_What this task involves_
Reproduce verbatim the lines of the material below, starting at the line with "gray square: (22, 22) -> (20, 35), turned 32" and ending at the line with "black cross: (79, 98) -> (85, 125), moved", both inclusive; skip the rest.

_Dataset records_
-- Opening Marker --
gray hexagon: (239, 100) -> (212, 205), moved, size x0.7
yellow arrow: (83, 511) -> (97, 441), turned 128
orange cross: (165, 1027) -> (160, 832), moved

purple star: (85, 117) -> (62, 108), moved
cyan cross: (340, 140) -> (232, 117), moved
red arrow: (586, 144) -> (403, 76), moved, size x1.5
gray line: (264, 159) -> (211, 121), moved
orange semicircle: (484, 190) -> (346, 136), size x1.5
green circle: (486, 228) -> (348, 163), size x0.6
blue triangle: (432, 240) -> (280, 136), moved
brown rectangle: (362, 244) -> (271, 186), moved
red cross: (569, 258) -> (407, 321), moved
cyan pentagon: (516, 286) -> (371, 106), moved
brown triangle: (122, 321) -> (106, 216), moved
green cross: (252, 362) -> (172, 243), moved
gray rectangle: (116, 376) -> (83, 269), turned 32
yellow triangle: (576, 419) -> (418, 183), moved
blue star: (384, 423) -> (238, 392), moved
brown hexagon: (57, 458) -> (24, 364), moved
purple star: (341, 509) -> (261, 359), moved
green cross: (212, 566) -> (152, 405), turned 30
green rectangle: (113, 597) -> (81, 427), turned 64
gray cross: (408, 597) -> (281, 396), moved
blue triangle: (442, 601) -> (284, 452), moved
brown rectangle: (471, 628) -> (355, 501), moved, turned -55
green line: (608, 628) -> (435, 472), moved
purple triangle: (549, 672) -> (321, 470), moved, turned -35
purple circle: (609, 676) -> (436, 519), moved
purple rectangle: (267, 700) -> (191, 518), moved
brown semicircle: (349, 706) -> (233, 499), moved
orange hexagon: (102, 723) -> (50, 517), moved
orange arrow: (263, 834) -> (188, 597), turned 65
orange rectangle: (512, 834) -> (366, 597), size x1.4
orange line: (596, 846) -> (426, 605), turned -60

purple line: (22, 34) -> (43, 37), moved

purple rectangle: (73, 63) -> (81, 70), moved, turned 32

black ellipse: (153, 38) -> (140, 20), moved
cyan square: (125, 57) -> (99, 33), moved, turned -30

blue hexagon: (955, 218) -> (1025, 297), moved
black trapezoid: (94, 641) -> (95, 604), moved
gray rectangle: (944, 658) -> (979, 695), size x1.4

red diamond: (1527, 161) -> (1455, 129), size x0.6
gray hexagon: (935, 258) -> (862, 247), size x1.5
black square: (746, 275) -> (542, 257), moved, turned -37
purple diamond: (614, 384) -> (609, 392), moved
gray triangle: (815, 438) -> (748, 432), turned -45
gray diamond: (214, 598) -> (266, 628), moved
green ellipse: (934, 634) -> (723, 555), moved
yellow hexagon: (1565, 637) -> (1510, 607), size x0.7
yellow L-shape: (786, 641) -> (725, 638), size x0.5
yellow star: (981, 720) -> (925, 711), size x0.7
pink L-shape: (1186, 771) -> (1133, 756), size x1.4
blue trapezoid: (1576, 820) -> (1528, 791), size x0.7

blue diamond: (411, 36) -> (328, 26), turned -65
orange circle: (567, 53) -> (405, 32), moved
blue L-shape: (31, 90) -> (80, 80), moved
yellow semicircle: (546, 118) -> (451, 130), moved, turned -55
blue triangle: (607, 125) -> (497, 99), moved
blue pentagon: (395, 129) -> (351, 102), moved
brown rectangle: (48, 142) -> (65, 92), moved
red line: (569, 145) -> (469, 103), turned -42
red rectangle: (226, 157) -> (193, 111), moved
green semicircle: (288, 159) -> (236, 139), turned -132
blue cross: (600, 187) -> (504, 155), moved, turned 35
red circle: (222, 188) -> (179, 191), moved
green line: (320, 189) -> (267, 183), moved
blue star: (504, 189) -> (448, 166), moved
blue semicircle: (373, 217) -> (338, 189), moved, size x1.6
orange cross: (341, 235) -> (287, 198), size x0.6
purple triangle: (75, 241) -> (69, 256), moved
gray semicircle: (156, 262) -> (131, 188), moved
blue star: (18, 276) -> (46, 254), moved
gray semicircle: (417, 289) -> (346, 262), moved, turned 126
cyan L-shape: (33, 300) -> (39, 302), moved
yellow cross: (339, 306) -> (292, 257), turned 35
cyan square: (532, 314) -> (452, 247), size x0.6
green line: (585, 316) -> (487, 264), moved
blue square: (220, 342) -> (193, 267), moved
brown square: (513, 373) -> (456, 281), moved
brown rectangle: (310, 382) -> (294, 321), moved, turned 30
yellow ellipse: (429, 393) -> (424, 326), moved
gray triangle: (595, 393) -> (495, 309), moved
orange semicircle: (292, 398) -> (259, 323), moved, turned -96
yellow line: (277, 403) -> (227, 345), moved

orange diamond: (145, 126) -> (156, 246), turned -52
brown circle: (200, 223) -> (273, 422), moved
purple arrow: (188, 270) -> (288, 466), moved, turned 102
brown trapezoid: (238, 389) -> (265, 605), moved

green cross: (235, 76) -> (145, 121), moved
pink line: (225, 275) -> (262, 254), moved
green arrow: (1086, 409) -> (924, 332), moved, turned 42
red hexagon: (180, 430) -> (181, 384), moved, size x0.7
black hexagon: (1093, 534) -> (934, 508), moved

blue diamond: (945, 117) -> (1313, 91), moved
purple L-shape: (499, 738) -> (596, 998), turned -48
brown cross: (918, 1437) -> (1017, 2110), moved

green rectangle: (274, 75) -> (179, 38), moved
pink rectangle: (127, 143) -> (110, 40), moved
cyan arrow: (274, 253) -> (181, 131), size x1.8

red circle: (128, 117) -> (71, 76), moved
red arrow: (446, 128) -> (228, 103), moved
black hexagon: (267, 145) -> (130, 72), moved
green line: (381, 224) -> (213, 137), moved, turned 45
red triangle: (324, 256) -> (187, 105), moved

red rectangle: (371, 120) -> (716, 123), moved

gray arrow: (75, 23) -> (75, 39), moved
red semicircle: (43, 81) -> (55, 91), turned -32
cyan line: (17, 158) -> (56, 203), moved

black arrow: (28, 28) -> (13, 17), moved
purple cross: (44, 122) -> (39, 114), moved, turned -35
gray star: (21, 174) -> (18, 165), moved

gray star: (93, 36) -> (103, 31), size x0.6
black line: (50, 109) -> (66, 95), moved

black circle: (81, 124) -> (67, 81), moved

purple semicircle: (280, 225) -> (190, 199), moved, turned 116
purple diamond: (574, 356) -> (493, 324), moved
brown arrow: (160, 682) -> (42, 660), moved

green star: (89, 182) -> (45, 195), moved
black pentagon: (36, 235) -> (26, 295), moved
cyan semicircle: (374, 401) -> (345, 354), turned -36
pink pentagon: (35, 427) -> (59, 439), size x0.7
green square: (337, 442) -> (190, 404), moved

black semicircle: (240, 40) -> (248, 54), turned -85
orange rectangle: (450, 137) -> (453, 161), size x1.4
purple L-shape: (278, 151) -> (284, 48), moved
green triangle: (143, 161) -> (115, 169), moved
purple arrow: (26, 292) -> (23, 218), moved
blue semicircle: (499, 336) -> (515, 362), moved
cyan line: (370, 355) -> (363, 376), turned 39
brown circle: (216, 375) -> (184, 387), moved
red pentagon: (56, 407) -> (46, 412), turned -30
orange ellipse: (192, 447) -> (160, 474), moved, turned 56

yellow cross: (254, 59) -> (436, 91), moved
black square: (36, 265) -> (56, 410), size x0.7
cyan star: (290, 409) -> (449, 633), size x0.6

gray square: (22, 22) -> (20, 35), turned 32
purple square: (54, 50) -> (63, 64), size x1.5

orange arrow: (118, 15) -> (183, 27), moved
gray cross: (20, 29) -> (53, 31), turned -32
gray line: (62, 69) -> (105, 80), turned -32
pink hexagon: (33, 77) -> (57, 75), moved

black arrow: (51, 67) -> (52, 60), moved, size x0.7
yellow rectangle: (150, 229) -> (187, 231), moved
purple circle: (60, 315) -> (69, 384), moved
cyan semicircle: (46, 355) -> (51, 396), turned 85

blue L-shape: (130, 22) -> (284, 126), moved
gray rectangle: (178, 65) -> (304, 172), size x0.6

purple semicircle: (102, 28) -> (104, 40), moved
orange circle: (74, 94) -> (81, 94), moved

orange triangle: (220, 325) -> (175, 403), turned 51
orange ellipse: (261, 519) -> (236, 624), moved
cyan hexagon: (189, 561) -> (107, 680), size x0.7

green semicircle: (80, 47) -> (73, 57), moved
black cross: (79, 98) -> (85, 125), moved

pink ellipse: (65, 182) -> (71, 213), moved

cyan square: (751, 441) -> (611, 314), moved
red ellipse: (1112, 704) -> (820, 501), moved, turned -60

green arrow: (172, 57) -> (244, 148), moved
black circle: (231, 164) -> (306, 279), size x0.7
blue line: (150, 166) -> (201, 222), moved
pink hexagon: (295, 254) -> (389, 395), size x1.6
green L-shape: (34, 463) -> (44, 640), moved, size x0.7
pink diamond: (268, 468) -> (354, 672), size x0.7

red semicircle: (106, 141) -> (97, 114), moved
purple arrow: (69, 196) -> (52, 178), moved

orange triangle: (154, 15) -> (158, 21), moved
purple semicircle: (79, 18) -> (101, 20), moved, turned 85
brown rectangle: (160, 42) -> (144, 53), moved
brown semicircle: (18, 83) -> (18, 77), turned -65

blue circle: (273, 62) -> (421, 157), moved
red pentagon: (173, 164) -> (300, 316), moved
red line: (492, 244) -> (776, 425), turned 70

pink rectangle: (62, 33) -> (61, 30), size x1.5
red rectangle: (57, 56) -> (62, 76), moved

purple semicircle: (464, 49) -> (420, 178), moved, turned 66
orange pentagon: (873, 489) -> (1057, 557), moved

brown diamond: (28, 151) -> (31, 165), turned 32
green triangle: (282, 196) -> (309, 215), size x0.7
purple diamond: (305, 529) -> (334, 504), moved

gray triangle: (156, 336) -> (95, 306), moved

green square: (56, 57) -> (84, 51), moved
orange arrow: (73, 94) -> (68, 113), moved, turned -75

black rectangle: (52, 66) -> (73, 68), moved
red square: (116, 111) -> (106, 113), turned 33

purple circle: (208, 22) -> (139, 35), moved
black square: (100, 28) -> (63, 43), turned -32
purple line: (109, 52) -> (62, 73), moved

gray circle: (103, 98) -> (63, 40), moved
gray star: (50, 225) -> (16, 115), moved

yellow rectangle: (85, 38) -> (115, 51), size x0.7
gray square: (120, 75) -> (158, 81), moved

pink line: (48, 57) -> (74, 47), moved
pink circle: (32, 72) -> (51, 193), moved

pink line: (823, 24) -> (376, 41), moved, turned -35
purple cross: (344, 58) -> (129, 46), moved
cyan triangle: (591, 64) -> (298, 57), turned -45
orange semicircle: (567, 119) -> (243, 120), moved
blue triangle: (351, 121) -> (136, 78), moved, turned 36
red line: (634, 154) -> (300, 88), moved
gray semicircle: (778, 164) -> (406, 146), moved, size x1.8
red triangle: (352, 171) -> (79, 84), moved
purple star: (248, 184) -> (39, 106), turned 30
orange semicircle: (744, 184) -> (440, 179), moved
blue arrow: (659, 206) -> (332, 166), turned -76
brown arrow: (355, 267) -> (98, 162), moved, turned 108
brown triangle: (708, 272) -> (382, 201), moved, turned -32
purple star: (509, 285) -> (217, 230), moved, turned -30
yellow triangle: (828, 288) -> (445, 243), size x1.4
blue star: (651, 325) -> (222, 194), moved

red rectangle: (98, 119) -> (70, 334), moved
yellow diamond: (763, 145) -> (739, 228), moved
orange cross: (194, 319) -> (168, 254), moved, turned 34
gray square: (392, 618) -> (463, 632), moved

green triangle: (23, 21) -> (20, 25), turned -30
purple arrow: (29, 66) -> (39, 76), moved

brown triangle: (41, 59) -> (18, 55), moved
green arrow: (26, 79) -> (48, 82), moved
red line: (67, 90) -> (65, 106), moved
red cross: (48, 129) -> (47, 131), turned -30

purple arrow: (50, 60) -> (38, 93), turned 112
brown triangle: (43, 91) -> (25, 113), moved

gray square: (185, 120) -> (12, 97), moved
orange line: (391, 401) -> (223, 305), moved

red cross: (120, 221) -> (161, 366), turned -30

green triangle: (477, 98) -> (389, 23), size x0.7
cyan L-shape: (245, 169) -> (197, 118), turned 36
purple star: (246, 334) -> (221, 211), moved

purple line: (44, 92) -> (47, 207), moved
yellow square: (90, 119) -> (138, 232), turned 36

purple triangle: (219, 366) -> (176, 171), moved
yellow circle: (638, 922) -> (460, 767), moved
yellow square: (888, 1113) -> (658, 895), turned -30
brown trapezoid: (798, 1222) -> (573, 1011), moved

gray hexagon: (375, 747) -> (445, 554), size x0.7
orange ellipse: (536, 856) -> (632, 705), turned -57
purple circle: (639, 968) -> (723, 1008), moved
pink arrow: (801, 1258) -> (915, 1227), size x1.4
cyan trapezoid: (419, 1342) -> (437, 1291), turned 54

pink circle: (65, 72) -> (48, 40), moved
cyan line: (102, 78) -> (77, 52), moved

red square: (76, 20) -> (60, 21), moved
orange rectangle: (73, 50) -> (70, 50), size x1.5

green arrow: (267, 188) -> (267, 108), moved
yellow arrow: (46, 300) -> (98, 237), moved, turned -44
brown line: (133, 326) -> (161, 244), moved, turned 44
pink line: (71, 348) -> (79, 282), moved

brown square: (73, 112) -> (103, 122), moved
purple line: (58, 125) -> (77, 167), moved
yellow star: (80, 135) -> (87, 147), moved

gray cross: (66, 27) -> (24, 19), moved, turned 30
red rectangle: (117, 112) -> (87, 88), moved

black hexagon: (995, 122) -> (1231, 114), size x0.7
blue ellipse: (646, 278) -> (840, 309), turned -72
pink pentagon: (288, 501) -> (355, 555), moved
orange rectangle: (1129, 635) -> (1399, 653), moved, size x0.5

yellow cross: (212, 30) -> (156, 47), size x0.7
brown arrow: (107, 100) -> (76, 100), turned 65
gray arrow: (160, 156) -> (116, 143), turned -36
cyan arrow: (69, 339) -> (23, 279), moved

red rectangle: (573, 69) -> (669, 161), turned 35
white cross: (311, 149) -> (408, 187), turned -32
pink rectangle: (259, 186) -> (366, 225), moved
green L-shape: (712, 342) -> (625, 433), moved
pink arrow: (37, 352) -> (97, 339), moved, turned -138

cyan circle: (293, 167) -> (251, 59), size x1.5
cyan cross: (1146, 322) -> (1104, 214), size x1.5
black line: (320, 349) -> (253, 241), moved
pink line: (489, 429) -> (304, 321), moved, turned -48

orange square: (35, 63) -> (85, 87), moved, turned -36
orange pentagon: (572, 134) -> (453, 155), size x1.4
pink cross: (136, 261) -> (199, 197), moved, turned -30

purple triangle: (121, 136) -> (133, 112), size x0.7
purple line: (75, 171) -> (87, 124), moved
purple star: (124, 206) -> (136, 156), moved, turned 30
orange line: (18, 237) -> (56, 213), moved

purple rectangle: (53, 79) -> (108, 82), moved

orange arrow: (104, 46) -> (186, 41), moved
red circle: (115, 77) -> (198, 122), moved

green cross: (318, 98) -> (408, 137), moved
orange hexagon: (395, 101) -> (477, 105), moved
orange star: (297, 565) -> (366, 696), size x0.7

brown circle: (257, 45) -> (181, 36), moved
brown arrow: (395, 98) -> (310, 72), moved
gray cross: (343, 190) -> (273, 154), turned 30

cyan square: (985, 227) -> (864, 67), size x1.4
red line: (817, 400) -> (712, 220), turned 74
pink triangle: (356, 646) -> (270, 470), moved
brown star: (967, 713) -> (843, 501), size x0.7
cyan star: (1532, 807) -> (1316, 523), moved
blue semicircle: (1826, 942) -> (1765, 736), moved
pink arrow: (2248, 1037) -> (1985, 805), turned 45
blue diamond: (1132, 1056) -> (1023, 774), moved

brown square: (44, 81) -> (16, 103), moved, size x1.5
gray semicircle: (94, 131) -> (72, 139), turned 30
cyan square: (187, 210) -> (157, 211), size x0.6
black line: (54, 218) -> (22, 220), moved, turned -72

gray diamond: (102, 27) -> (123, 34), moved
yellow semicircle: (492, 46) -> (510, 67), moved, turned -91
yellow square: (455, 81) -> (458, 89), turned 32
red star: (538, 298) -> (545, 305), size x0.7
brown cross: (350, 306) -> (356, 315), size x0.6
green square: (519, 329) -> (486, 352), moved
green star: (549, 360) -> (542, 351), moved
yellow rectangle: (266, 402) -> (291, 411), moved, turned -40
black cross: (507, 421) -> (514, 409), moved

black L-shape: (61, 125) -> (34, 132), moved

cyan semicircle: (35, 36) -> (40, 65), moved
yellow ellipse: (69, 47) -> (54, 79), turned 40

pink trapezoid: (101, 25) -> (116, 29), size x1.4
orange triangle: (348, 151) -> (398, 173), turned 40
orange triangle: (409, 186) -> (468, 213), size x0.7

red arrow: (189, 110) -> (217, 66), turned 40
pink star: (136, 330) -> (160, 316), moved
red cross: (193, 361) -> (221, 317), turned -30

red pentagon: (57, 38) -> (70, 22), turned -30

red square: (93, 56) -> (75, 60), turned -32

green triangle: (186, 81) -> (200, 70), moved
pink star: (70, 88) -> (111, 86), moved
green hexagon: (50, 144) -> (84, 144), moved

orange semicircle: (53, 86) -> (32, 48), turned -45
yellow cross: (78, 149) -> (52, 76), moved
-- Closing Marker --
_Output for this exercise_
gray square: (22, 22) -> (20, 35), turned 32
purple square: (54, 50) -> (63, 64), size x1.5

orange arrow: (118, 15) -> (183, 27), moved
gray cross: (20, 29) -> (53, 31), turned -32
gray line: (62, 69) -> (105, 80), turned -32
pink hexagon: (33, 77) -> (57, 75), moved

black arrow: (51, 67) -> (52, 60), moved, size x0.7
yellow rectangle: (150, 229) -> (187, 231), moved
purple circle: (60, 315) -> (69, 384), moved
cyan semicircle: (46, 355) -> (51, 396), turned 85

blue L-shape: (130, 22) -> (284, 126), moved
gray rectangle: (178, 65) -> (304, 172), size x0.6

purple semicircle: (102, 28) -> (104, 40), moved
orange circle: (74, 94) -> (81, 94), moved

orange triangle: (220, 325) -> (175, 403), turned 51
orange ellipse: (261, 519) -> (236, 624), moved
cyan hexagon: (189, 561) -> (107, 680), size x0.7

green semicircle: (80, 47) -> (73, 57), moved
black cross: (79, 98) -> (85, 125), moved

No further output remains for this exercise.